> [DATASET EXTRACT]:
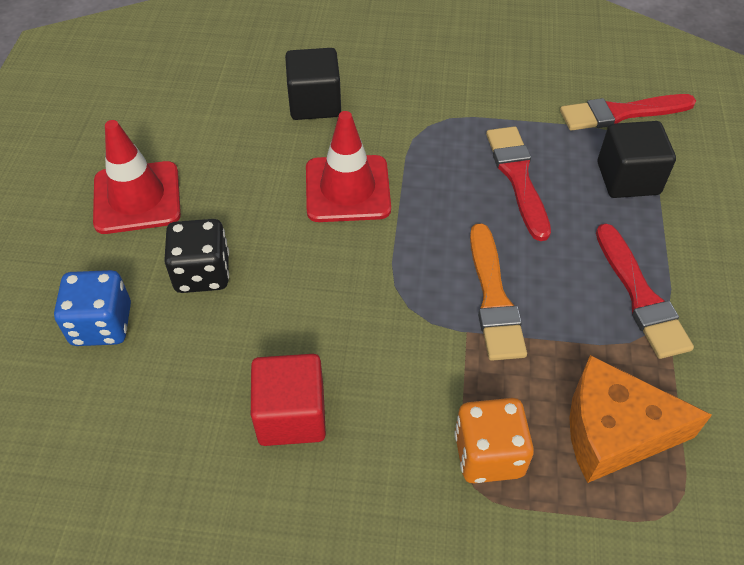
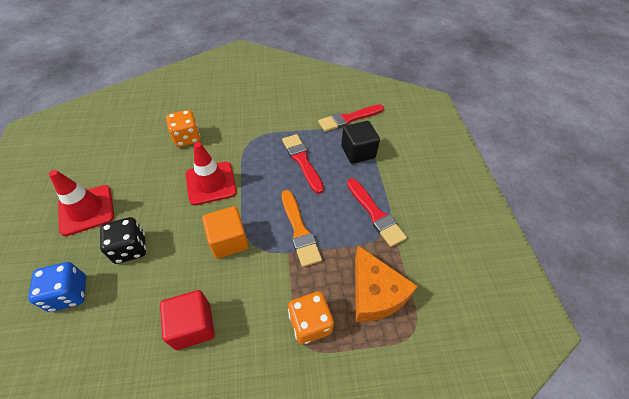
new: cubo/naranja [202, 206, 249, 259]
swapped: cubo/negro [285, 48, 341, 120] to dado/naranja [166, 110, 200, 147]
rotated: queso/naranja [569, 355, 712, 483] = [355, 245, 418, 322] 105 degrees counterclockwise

> [TASK PROMPT]: Restate the material above word for word, so that nothing changes except that the pictures are gone.

> [EXERCISE SOLUTION]:
new: cubo/naranja [202, 206, 249, 259]
swapped: cubo/negro [285, 48, 341, 120] to dado/naranja [166, 110, 200, 147]
rotated: queso/naranja [569, 355, 712, 483] = [355, 245, 418, 322] 105 degrees counterclockwise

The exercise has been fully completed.